* Recorded data:

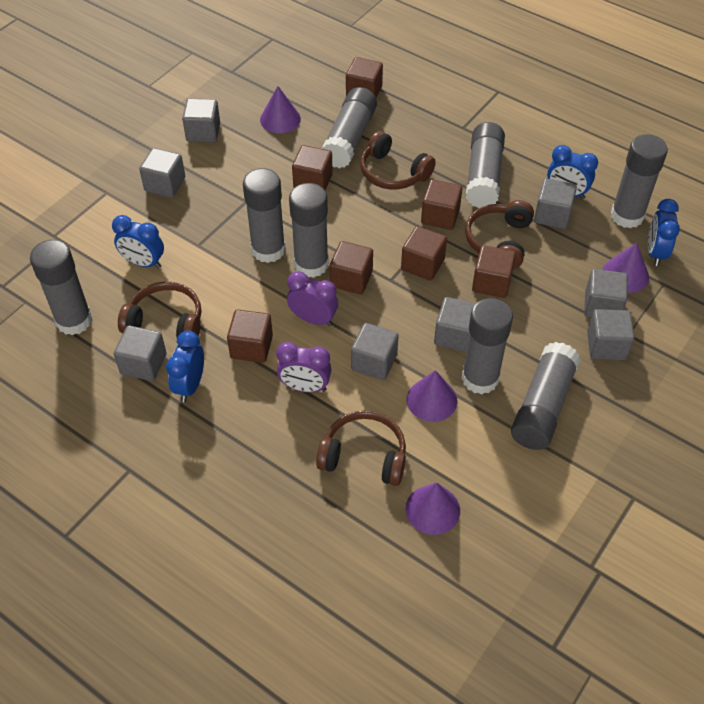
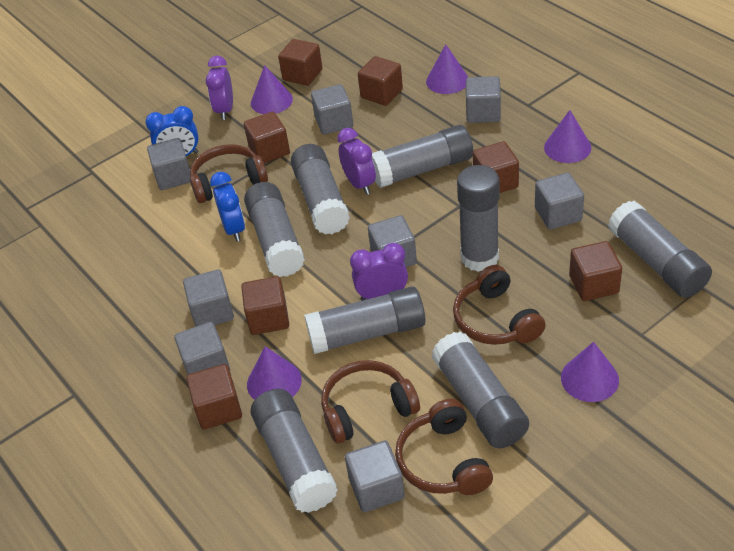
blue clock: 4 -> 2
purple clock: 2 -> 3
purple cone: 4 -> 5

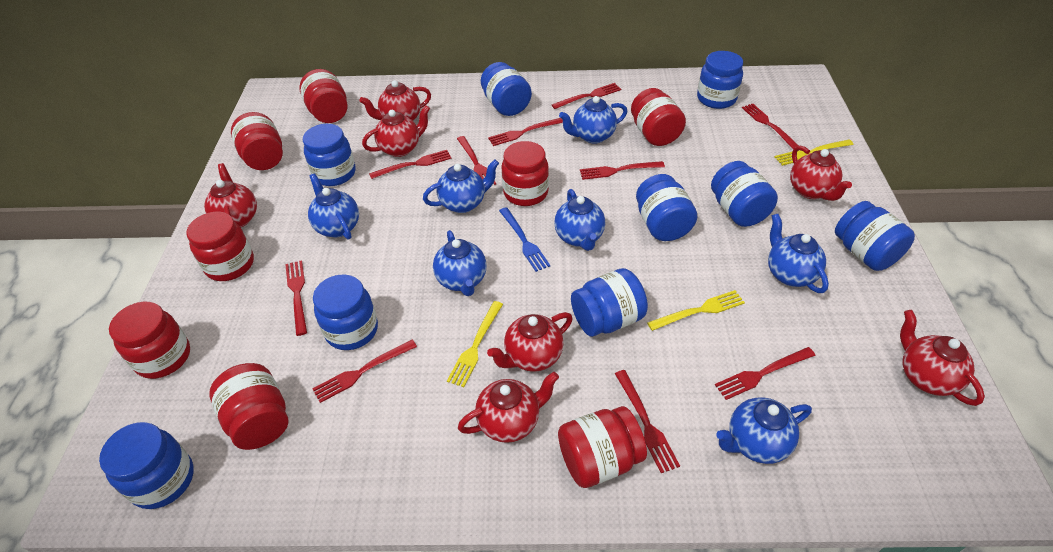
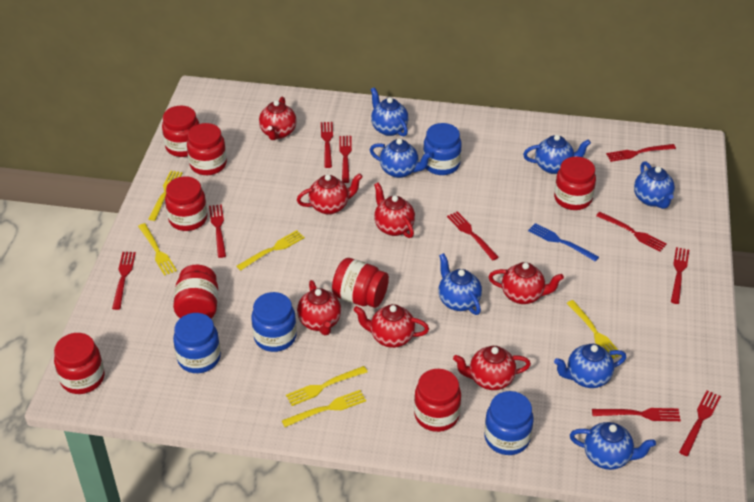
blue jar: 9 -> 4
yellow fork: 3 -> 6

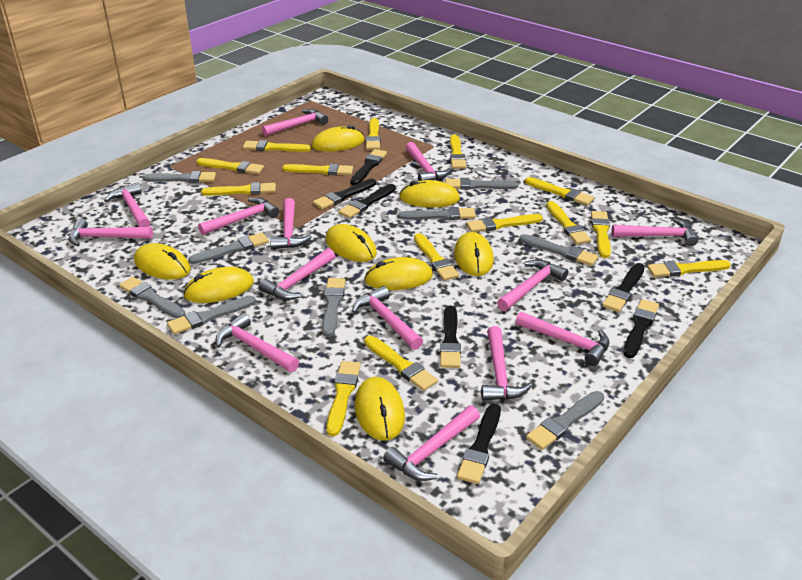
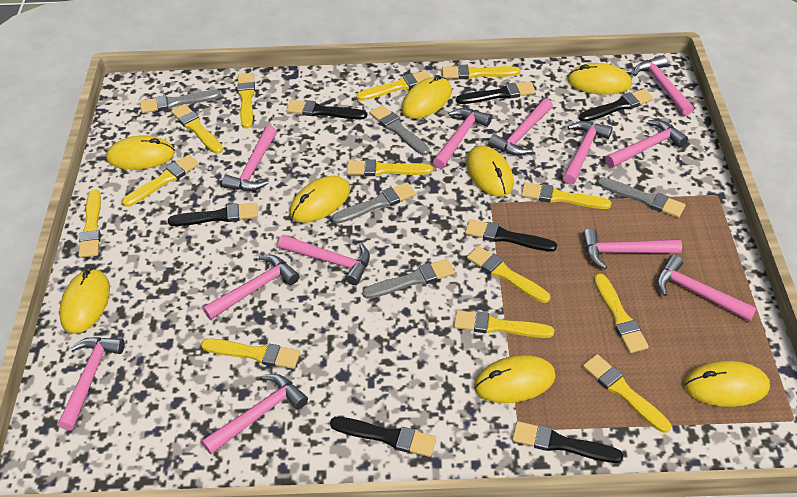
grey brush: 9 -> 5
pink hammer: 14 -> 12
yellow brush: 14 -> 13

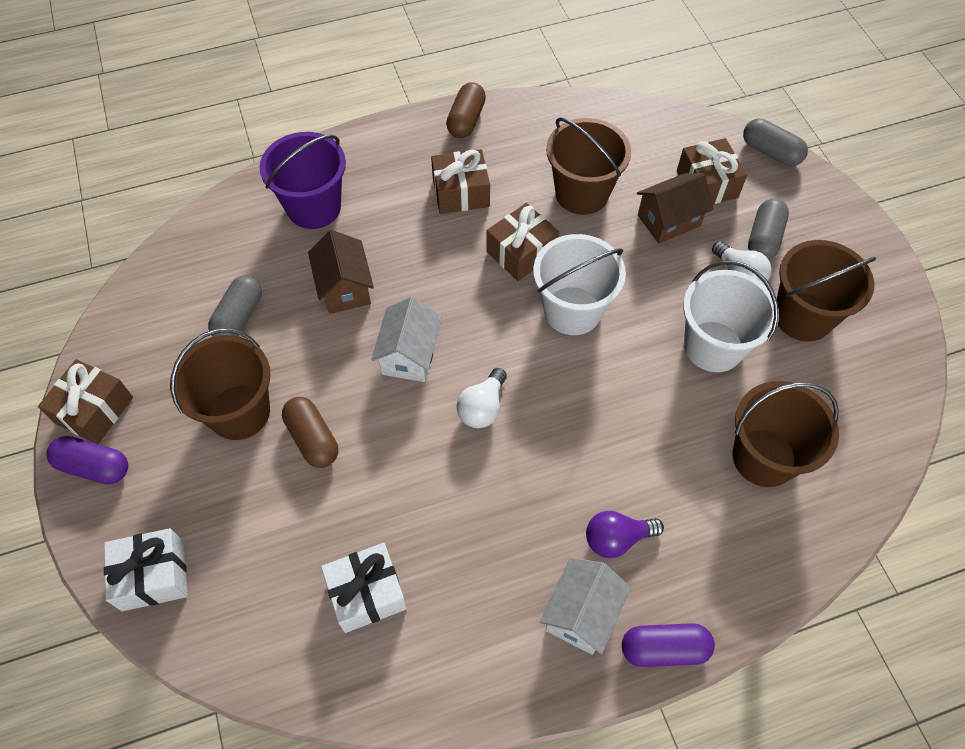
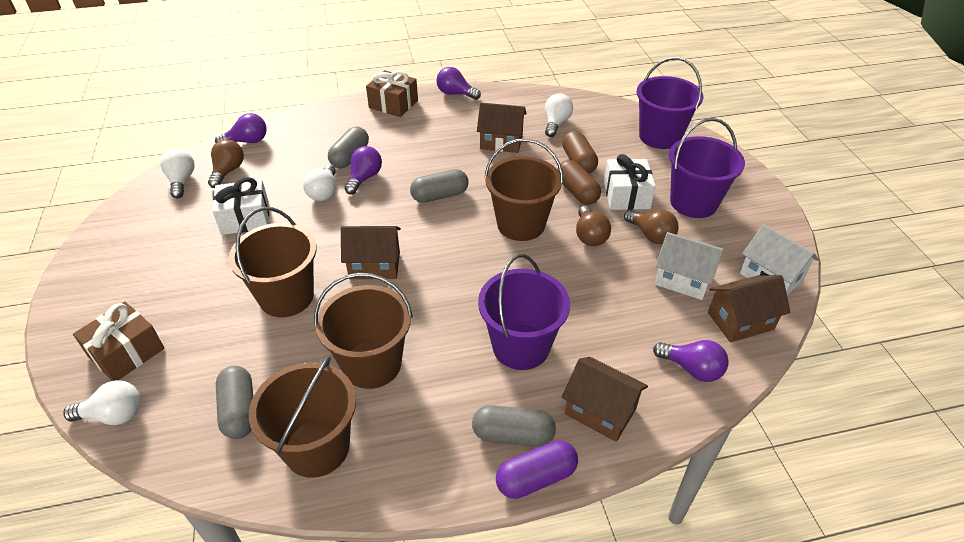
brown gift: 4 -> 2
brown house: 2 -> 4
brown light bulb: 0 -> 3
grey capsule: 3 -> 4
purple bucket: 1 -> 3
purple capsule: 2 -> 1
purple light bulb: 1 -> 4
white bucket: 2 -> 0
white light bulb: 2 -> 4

* What you are asked to do: The records above must be output exactly, except for their pictures.

* Task result:
blue clock: 4 -> 2
purple clock: 2 -> 3
purple cone: 4 -> 5

blue jar: 9 -> 4
yellow fork: 3 -> 6

grey brush: 9 -> 5
pink hammer: 14 -> 12
yellow brush: 14 -> 13

brown gift: 4 -> 2
brown house: 2 -> 4
brown light bulb: 0 -> 3
grey capsule: 3 -> 4
purple bucket: 1 -> 3
purple capsule: 2 -> 1
purple light bulb: 1 -> 4
white bucket: 2 -> 0
white light bulb: 2 -> 4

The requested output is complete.